:: EXTRACTED ENTRIES ::
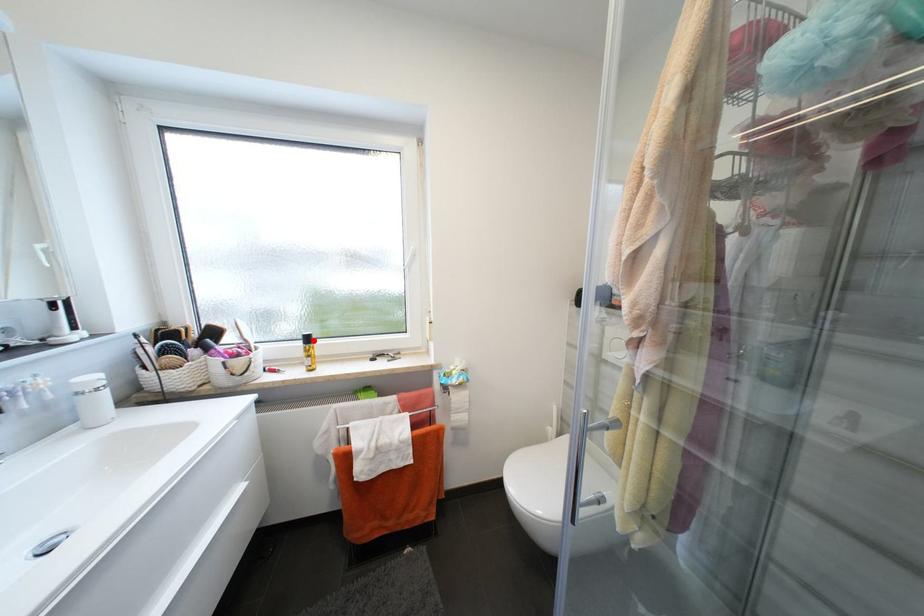
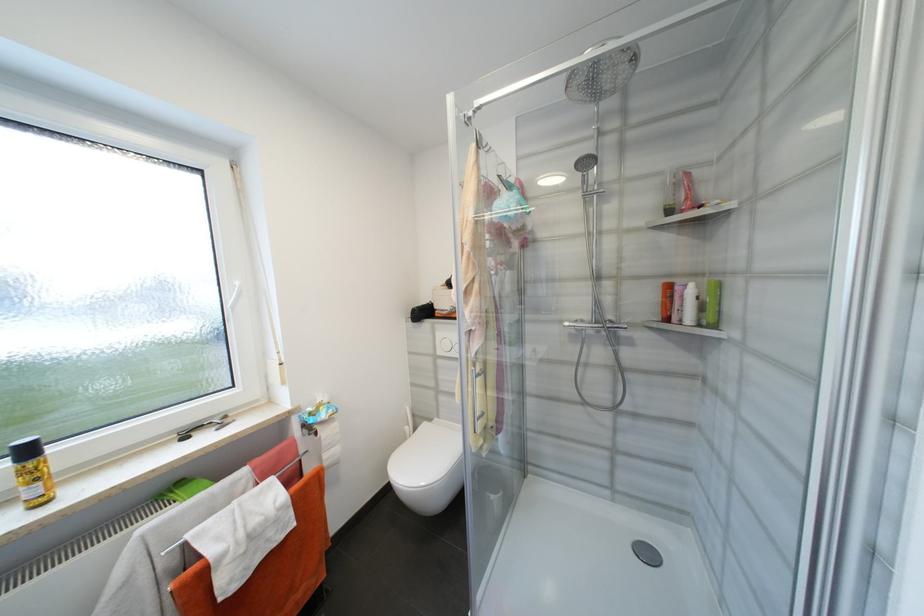
The point at the highlighted location is marked in the first image. Where is the corresponding point in the second image?

(33, 453)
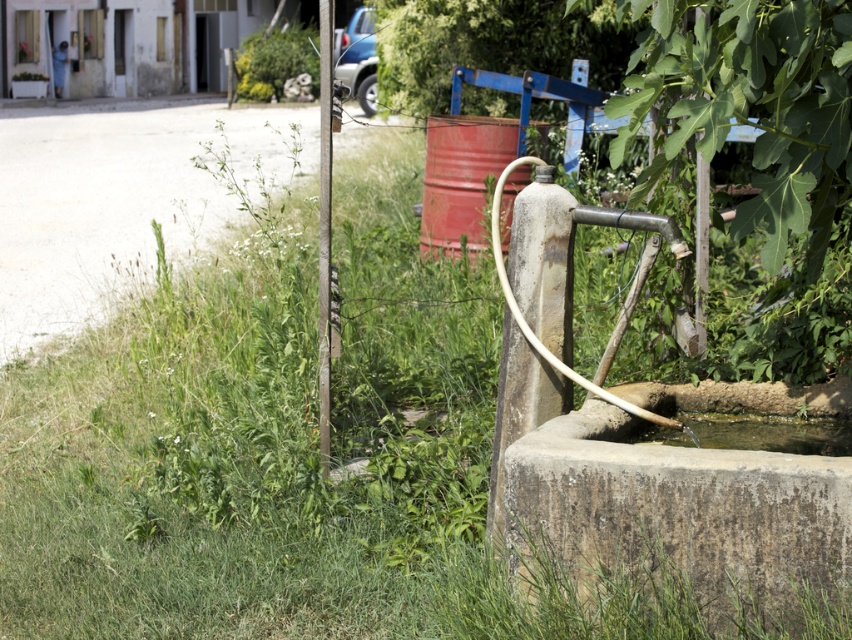
Does gray concrete fountain at lower right appear over rusty metal barrel at center?

No, gray concrete fountain at lower right is not above rusty metal barrel at center.

Does point (617, 522) lie in front of point (430, 170)?

Yes, it is in front of point (430, 170).

Describe the element at coordinates (678, 518) in the screenshot. I see `gray concrete fountain at lower right` at that location.

In order to click on gray concrete fountain at lower right in this screenshot , I will do `click(678, 518)`.

Can you confirm if gray concrete fountain at lower right is thinner than clear water at lower center?

Incorrect, gray concrete fountain at lower right's width is not less than clear water at lower center's.

Measure the distance from gray concrete fountain at lower right to clear water at lower center.

gray concrete fountain at lower right is 15.87 inches away from clear water at lower center.

Measure the distance between point [607,541] and camera.

Point [607,541] is 4.27 meters away from camera.

Find the location of a particular element. gray concrete fountain at lower right is located at coordinates (678, 518).

Does rusty metal barrel at center have a smaller size compared to clear water at lower center?

Actually, rusty metal barrel at center might be larger than clear water at lower center.

Between point (465, 204) and point (802, 419), which one is positioned behind?

The point (465, 204) is more distant.

What are the coordinates of `rusty metal barrel at center` in the screenshot? It's located at (461, 179).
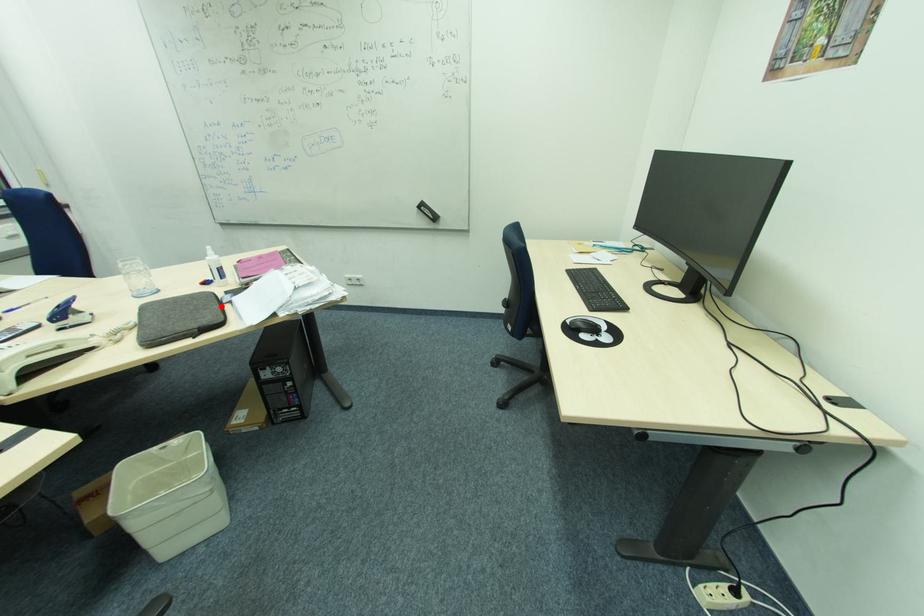
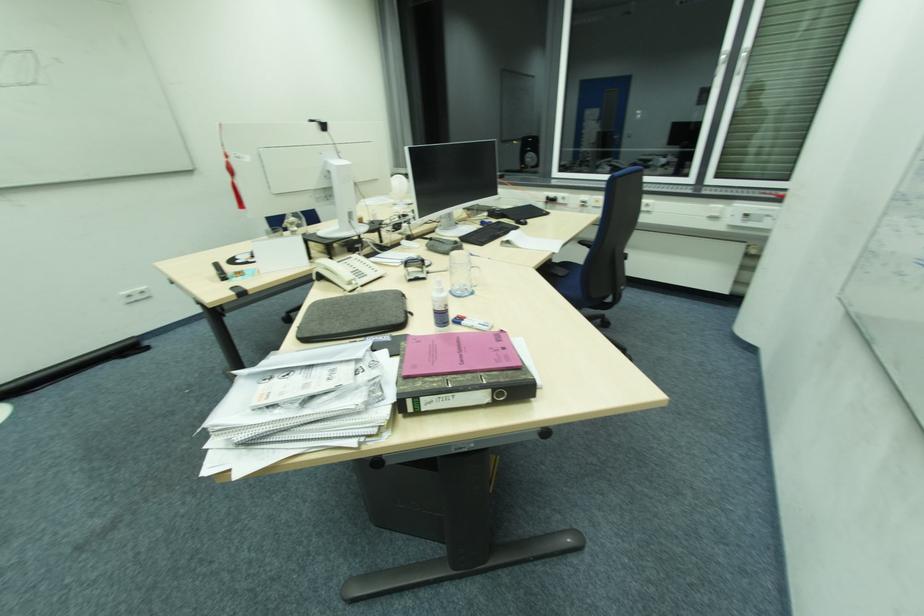
Locate, in the second image, the point that corresponds to the highlighted location in the first image.

(348, 331)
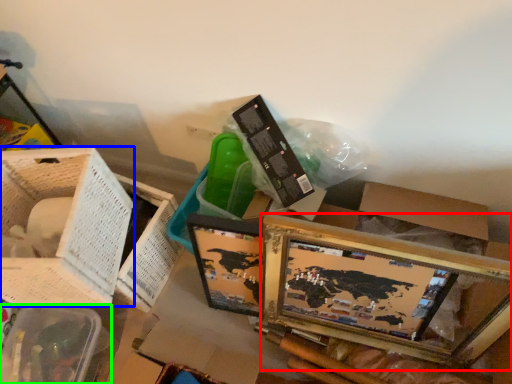
Question: Which object is positioned farthest from picture frame (highlighted by a red box)? Select from basket (highlighted by a blue box) and basket (highlighted by a green box).

Choices:
 (A) basket
 (B) basket

Answer: (B)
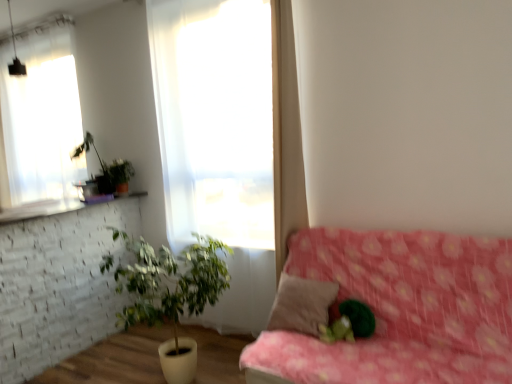
Where is `green fuzzy ball at center`? The width and height of the screenshot is (512, 384). green fuzzy ball at center is located at coordinates (349, 323).

Measure the distance between point (6, 50) and camera.

Point (6, 50) is 12.94 feet from camera.

What do you see at coordinates (401, 309) in the screenshot? The height and width of the screenshot is (384, 512). I see `pink floral fabric couch at lower right` at bounding box center [401, 309].

This screenshot has width=512, height=384. Describe the element at coordinates (106, 169) in the screenshot. I see `green leafy plant at upper left, which appears as the first houseplant when viewed from the back` at that location.

I want to click on green fuzzy ball at center, so click(349, 323).

Is green leafy plant at upper left, the second houseplant in the front-to-back sequence, in front of green leafy plant in white pot at lower left, which is the 2th houseplant from left to right?

No, green leafy plant at upper left, the second houseplant in the front-to-back sequence, is further to the viewer.

Does point (90, 146) lie behind point (148, 258)?

That is True.

Is green leafy plant at upper left, the second houseplant in the front-to-back sequence, oriented away from green leafy plant in white pot at lower left, which is the 1th houseplant from front to back?

green leafy plant at upper left, the second houseplant in the front-to-back sequence, is not turned away from green leafy plant in white pot at lower left, which is the 1th houseplant from front to back.

How many degrees apart are the facing directions of green leafy plant at upper left, the second houseplant in the front-to-back sequence, and green leafy plant in white pot at lower left, which is the 1th houseplant from front to back?

green leafy plant at upper left, the second houseplant in the front-to-back sequence, and green leafy plant in white pot at lower left, which is the 1th houseplant from front to back, are facing 90 degrees away from each other.

Which is more to the right, white sheer curtain at upper left, the first window when ordered from back to front, or green fuzzy ball at center?

green fuzzy ball at center is more to the right.

Considering the sizes of white sheer curtain at upper left, the 1th window from the left, and green fuzzy ball at center in the image, is white sheer curtain at upper left, the 1th window from the left, taller or shorter than green fuzzy ball at center?

Considering their sizes, white sheer curtain at upper left, the 1th window from the left, has more height than green fuzzy ball at center.

In the image, there is a white sheer curtain at upper left, acting as the 2th window starting from the front. Where is `plant below it (from a real-world perspective)`? The width and height of the screenshot is (512, 384). plant below it (from a real-world perspective) is located at coordinates (349, 323).

What's the angular difference between white sheer curtain at upper left, the first window when ordered from back to front, and green fuzzy ball at center's facing directions?

The facing directions of white sheer curtain at upper left, the first window when ordered from back to front, and green fuzzy ball at center are 4.35 degrees apart.

Between brown fabric pillow at center and pink floral fabric couch at lower right, which one appears on the right side from the viewer's perspective?

Positioned to the right is pink floral fabric couch at lower right.

Which object is further away from the camera taking this photo, brown fabric pillow at center or pink floral fabric couch at lower right?

brown fabric pillow at center is behind.

From the image's perspective, is brown fabric pillow at center above or below pink floral fabric couch at lower right?

brown fabric pillow at center is situated higher than pink floral fabric couch at lower right in the image.

Does brown fabric pillow at center have a lesser height compared to pink floral fabric couch at lower right?

Yes.

From a real-world perspective, which object rests below the other?

brown fabric pillow at center, from a real-world perspective.

Is brown fabric pillow at center further to the viewer compared to white sheer curtain at upper left, the first window when ordered from back to front?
:::
### AIM OF THE TASK
Quote every line of the records above word for word, leaving out the pictures.

### RESULT OF THE EXERCISE
The point at the highlighted location is marked in the first image. Where is the corresponding point in the second image?

(33, 453)
Does gray concrete fountain at lower right appear over rusty metal barrel at center?

No, gray concrete fountain at lower right is not above rusty metal barrel at center.

Does point (617, 522) lie in front of point (430, 170)?

Yes, it is in front of point (430, 170).

Describe the element at coordinates (678, 518) in the screenshot. I see `gray concrete fountain at lower right` at that location.

In order to click on gray concrete fountain at lower right in this screenshot , I will do `click(678, 518)`.

Can you confirm if gray concrete fountain at lower right is thinner than clear water at lower center?

Incorrect, gray concrete fountain at lower right's width is not less than clear water at lower center's.

Measure the distance from gray concrete fountain at lower right to clear water at lower center.

gray concrete fountain at lower right is 15.87 inches away from clear water at lower center.

Measure the distance between point [607,541] and camera.

Point [607,541] is 4.27 meters away from camera.

Find the location of a particular element. gray concrete fountain at lower right is located at coordinates (678, 518).

Does rusty metal barrel at center have a smaller size compared to clear water at lower center?

Actually, rusty metal barrel at center might be larger than clear water at lower center.

Between point (465, 204) and point (802, 419), which one is positioned behind?

The point (465, 204) is more distant.

What are the coordinates of `rusty metal barrel at center` in the screenshot? It's located at (461, 179).
Locate, in the second image, the point that corresponds to the highlighted location in the first image.

(348, 331)
Question: Which object is positioned farthest from picture frame (highlighted by a red box)? Select from basket (highlighted by a blue box) and basket (highlighted by a green box).

Choices:
 (A) basket
 (B) basket

Answer: (B)
Where is `green fuzzy ball at center`? The width and height of the screenshot is (512, 384). green fuzzy ball at center is located at coordinates (349, 323).

Measure the distance between point (6, 50) and camera.

Point (6, 50) is 12.94 feet from camera.

What do you see at coordinates (401, 309) in the screenshot? The height and width of the screenshot is (384, 512). I see `pink floral fabric couch at lower right` at bounding box center [401, 309].

This screenshot has width=512, height=384. Describe the element at coordinates (106, 169) in the screenshot. I see `green leafy plant at upper left, which appears as the first houseplant when viewed from the back` at that location.

I want to click on green fuzzy ball at center, so click(349, 323).

Is green leafy plant at upper left, the second houseplant in the front-to-back sequence, in front of green leafy plant in white pot at lower left, which is the 2th houseplant from left to right?

No, green leafy plant at upper left, the second houseplant in the front-to-back sequence, is further to the viewer.

Does point (90, 146) lie behind point (148, 258)?

That is True.

Is green leafy plant at upper left, the second houseplant in the front-to-back sequence, oriented away from green leafy plant in white pot at lower left, which is the 1th houseplant from front to back?

green leafy plant at upper left, the second houseplant in the front-to-back sequence, is not turned away from green leafy plant in white pot at lower left, which is the 1th houseplant from front to back.

How many degrees apart are the facing directions of green leafy plant at upper left, the second houseplant in the front-to-back sequence, and green leafy plant in white pot at lower left, which is the 1th houseplant from front to back?

green leafy plant at upper left, the second houseplant in the front-to-back sequence, and green leafy plant in white pot at lower left, which is the 1th houseplant from front to back, are facing 90 degrees away from each other.

Which is more to the right, white sheer curtain at upper left, the first window when ordered from back to front, or green fuzzy ball at center?

green fuzzy ball at center is more to the right.

Considering the sizes of white sheer curtain at upper left, the 1th window from the left, and green fuzzy ball at center in the image, is white sheer curtain at upper left, the 1th window from the left, taller or shorter than green fuzzy ball at center?

Considering their sizes, white sheer curtain at upper left, the 1th window from the left, has more height than green fuzzy ball at center.

In the image, there is a white sheer curtain at upper left, acting as the 2th window starting from the front. Where is `plant below it (from a real-world perspective)`? The width and height of the screenshot is (512, 384). plant below it (from a real-world perspective) is located at coordinates (349, 323).

What's the angular difference between white sheer curtain at upper left, the first window when ordered from back to front, and green fuzzy ball at center's facing directions?

The facing directions of white sheer curtain at upper left, the first window when ordered from back to front, and green fuzzy ball at center are 4.35 degrees apart.

Between brown fabric pillow at center and pink floral fabric couch at lower right, which one appears on the right side from the viewer's perspective?

Positioned to the right is pink floral fabric couch at lower right.

Which object is further away from the camera taking this photo, brown fabric pillow at center or pink floral fabric couch at lower right?

brown fabric pillow at center is behind.

From the image's perspective, is brown fabric pillow at center above or below pink floral fabric couch at lower right?

brown fabric pillow at center is situated higher than pink floral fabric couch at lower right in the image.

Does brown fabric pillow at center have a lesser height compared to pink floral fabric couch at lower right?

Yes.

From a real-world perspective, which object rests below the other?

brown fabric pillow at center, from a real-world perspective.

Is brown fabric pillow at center further to the viewer compared to white sheer curtain at upper left, the first window when ordered from back to front?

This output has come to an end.